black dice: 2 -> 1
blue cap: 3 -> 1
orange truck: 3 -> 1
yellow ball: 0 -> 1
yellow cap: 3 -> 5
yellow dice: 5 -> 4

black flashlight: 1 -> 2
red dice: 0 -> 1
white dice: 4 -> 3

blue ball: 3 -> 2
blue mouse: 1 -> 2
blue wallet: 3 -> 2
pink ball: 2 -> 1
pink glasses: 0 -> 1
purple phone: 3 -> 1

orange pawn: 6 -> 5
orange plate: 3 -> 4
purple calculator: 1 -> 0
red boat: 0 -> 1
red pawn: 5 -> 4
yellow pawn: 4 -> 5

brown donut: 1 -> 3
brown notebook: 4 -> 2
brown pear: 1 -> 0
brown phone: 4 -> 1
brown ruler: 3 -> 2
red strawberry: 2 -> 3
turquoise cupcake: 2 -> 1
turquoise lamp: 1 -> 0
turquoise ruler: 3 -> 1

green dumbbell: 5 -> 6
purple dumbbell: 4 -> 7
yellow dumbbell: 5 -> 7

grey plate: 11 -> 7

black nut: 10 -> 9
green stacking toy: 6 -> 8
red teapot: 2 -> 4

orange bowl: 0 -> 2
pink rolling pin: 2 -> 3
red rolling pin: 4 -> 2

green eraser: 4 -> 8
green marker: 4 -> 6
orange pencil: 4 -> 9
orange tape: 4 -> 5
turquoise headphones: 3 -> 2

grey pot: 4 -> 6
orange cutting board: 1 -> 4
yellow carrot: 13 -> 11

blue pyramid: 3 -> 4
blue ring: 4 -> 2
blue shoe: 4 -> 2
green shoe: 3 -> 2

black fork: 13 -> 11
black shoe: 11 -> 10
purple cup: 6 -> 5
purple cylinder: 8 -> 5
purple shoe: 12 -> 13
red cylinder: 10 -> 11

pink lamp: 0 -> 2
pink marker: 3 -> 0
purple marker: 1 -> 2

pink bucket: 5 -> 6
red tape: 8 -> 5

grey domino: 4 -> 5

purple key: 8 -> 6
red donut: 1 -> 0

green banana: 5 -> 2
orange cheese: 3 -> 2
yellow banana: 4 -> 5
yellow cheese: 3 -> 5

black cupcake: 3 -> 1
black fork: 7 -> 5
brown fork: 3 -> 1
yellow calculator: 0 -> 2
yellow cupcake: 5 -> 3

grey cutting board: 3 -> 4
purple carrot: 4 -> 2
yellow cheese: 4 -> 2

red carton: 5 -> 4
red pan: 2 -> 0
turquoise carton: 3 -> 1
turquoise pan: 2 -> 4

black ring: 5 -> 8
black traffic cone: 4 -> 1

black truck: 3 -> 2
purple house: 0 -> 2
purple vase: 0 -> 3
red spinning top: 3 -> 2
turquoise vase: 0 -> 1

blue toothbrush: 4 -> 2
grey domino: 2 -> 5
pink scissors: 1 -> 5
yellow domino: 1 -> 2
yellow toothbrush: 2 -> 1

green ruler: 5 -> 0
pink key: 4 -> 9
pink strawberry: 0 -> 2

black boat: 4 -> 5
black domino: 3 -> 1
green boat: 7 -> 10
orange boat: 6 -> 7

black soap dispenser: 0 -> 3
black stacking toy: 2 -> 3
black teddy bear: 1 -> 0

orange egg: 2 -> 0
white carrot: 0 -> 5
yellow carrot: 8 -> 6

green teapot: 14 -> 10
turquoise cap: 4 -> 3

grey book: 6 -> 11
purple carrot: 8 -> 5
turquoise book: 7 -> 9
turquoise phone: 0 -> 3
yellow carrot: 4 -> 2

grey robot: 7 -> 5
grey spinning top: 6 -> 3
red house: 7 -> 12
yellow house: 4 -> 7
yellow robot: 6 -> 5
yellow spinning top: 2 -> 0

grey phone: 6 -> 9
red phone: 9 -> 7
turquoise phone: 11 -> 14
******
> Work request:
Exact duplication is required for the lines above, from the line that contains "grey domino: 2 -> 5" to the line that contains "purple carrot: 8 -> 5", inclusive; omit all others.

> Answer to this problem:
grey domino: 2 -> 5
pink scissors: 1 -> 5
yellow domino: 1 -> 2
yellow toothbrush: 2 -> 1

green ruler: 5 -> 0
pink key: 4 -> 9
pink strawberry: 0 -> 2

black boat: 4 -> 5
black domino: 3 -> 1
green boat: 7 -> 10
orange boat: 6 -> 7

black soap dispenser: 0 -> 3
black stacking toy: 2 -> 3
black teddy bear: 1 -> 0

orange egg: 2 -> 0
white carrot: 0 -> 5
yellow carrot: 8 -> 6

green teapot: 14 -> 10
turquoise cap: 4 -> 3

grey book: 6 -> 11
purple carrot: 8 -> 5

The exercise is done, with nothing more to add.